What is expected => Retype the data below exactly, skipping pictures.

Data section =>

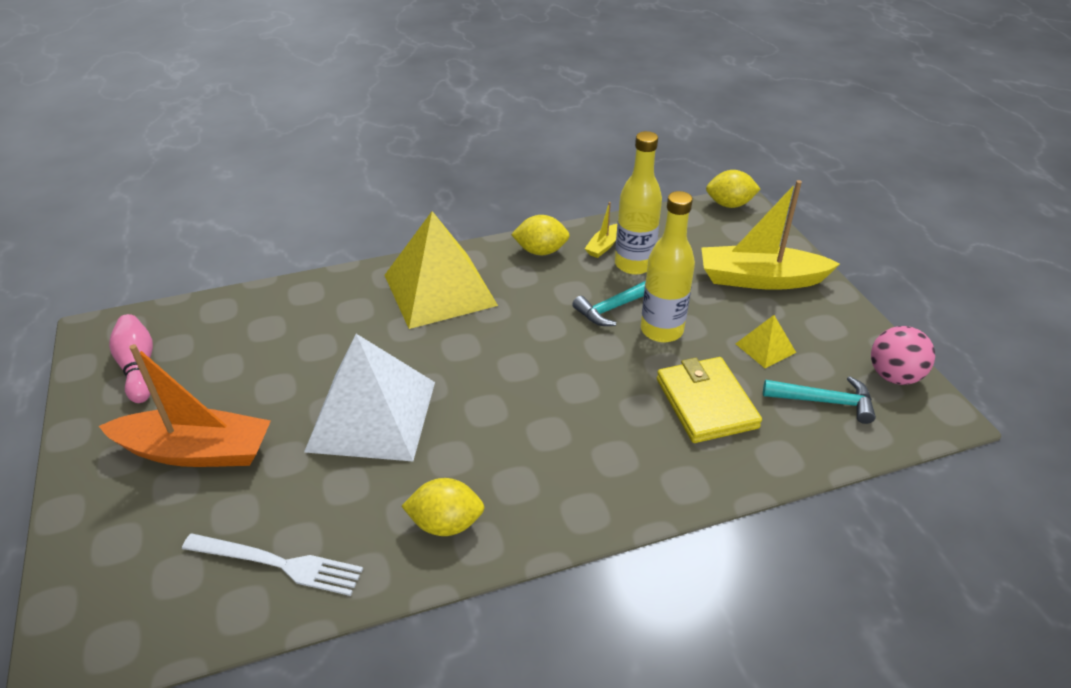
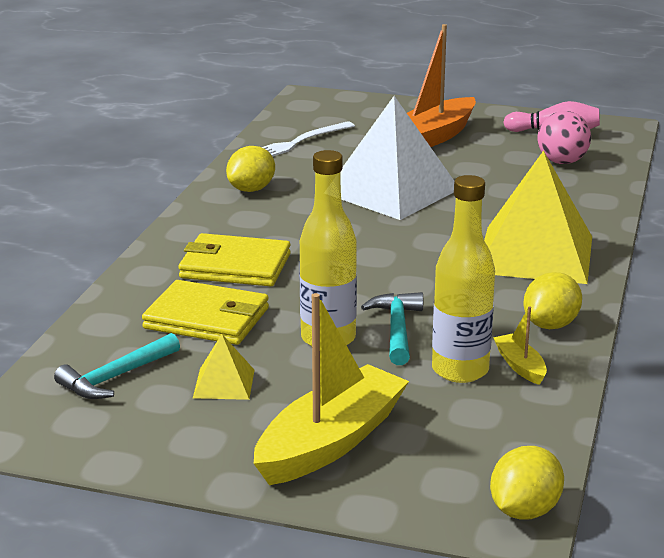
camera: 125 degrees right, 15 degrees down
pink ball [871,326,935,385] -> pink ball moved to [537,111,591,164]
none -> yellow wallet [178,233,291,286]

Response area =>
camera: 125 degrees right, 15 degrees down
pink ball [871,326,935,385] -> pink ball moved to [537,111,591,164]
none -> yellow wallet [178,233,291,286]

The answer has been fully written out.